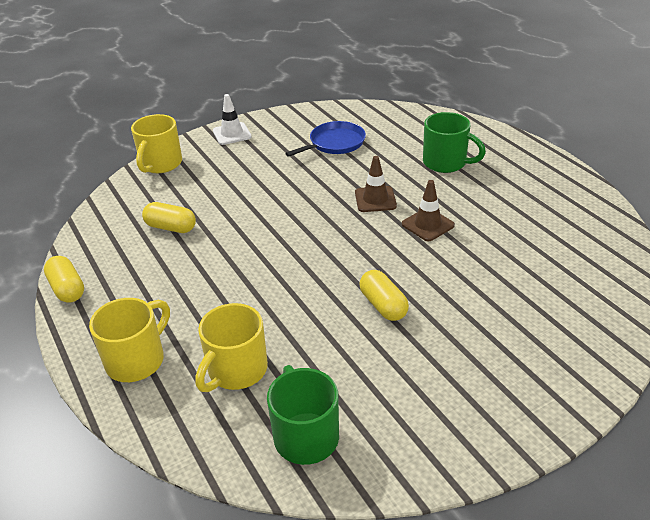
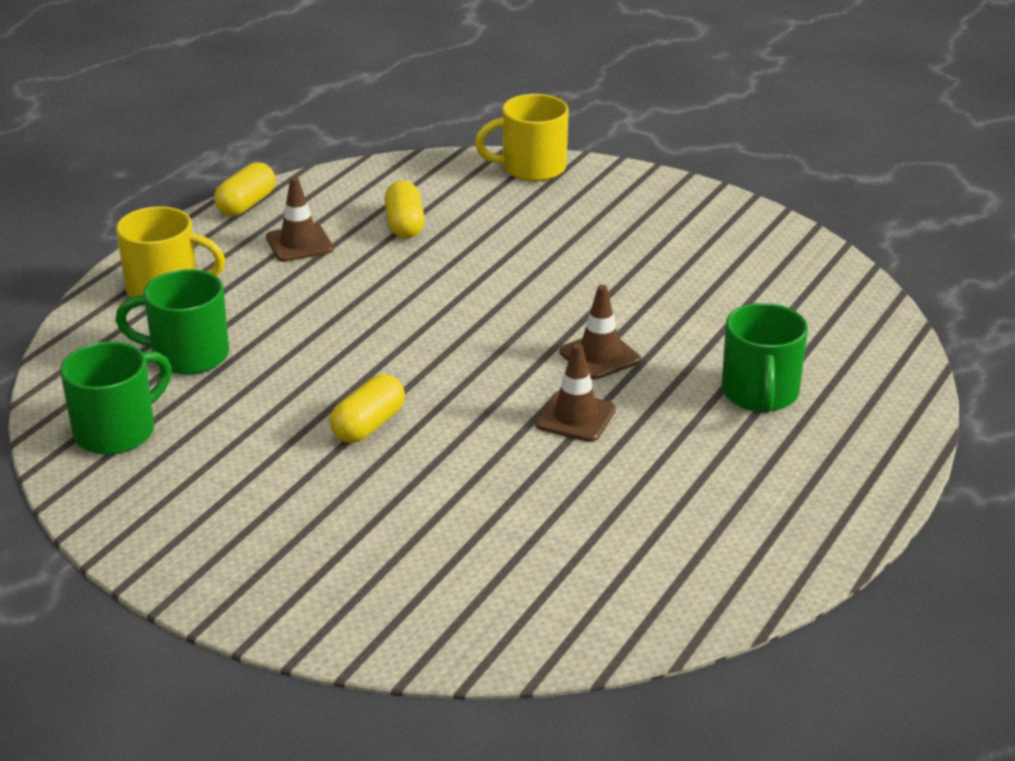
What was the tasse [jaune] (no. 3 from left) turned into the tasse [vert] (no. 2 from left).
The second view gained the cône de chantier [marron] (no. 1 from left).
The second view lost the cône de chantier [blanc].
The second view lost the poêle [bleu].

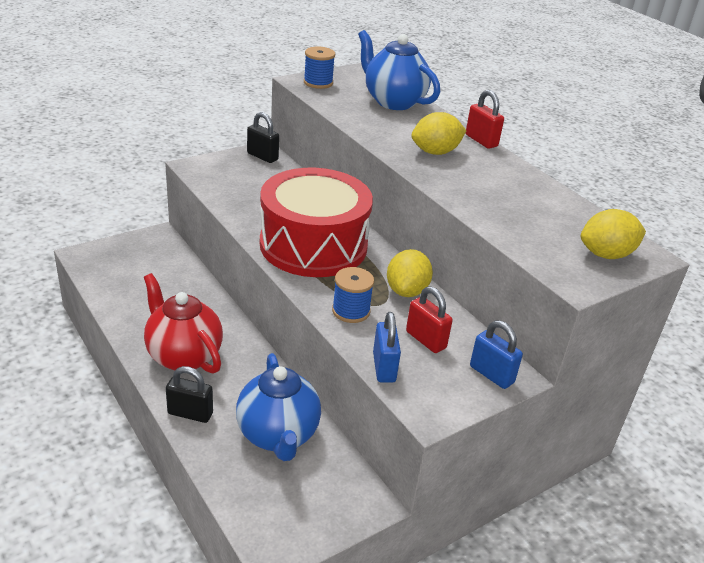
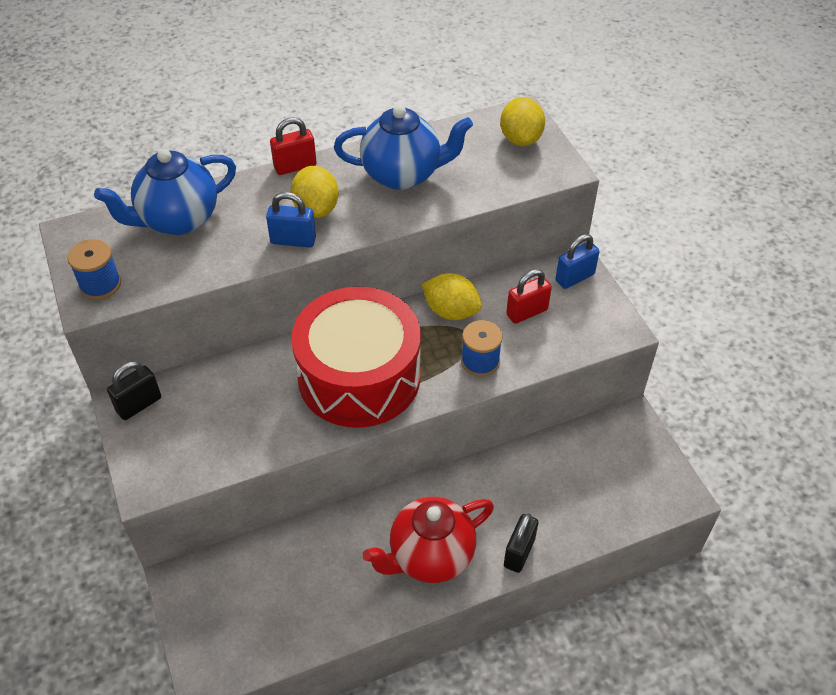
The cadenas [bleu] (no. 1 from left) ended up elsewhere.
The théière [bleu] (no. 1 from left in the first image) ended up elsewhere.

════════════════

Go through the material and report each line that holds the string "left".

What was the tasse [jaune] (no. 3 from left) turned into the tasse [vert] (no. 2 from left).
The second view gained the cône de chantier [marron] (no. 1 from left).
The cadenas [bleu] (no. 1 from left) ended up elsewhere.
The théière [bleu] (no. 1 from left in the first image) ended up elsewhere.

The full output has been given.